Without carrying over a single picture, write out the records below exactly.

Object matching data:
....................
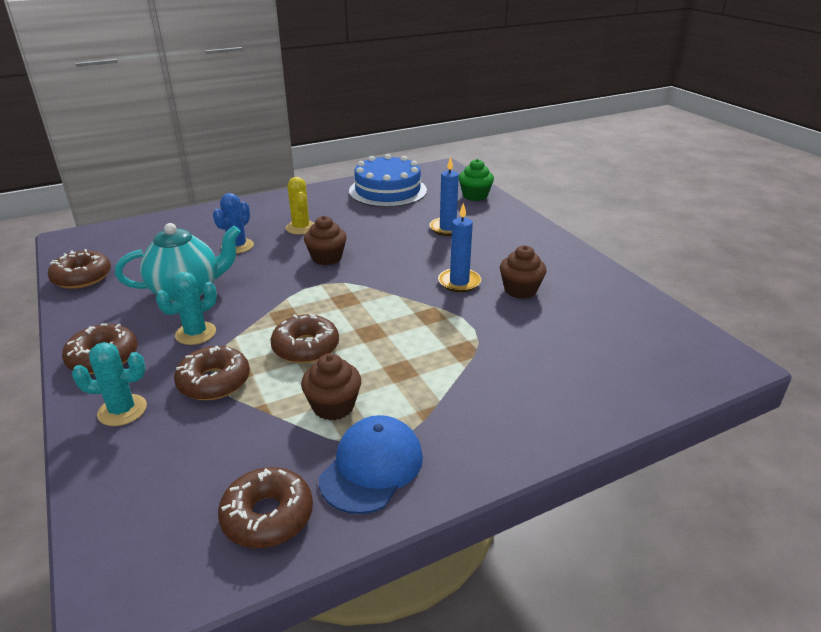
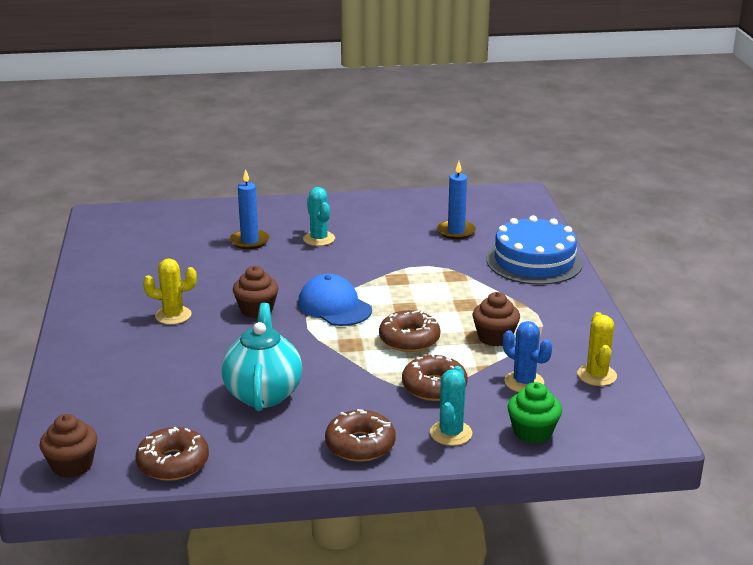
camera: 70 degrees left, 5 degrees down
(196, 333) = (350, 392): turquoise cactus -> turquoise cactus (319, 239)
(237, 246) = (183, 357): blue cactus -> blue cactus (524, 382)
(267, 516) = (596, 375): brown donut -> yellow cactus
(372, 467) = (566, 332): blue cap -> blue cap (334, 306)
(387, 190) = (127, 254): blue cake -> blue cake (534, 261)
(459, 282) = (354, 256): blue candle -> blue candle (456, 231)
(475, 196) = (191, 214): green cupcake -> green cupcake (532, 432)
(520, 290) = (386, 235): brown cupcake -> brown cupcake (72, 465)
....................
* EXERCISE RESPONSE
camera: 70 degrees left, 5 degrees down
(196, 333) = (350, 392): turquoise cactus -> turquoise cactus (319, 239)
(237, 246) = (183, 357): blue cactus -> blue cactus (524, 382)
(267, 516) = (596, 375): brown donut -> yellow cactus
(372, 467) = (566, 332): blue cap -> blue cap (334, 306)
(387, 190) = (127, 254): blue cake -> blue cake (534, 261)
(459, 282) = (354, 256): blue candle -> blue candle (456, 231)
(475, 196) = (191, 214): green cupcake -> green cupcake (532, 432)
(520, 290) = (386, 235): brown cupcake -> brown cupcake (72, 465)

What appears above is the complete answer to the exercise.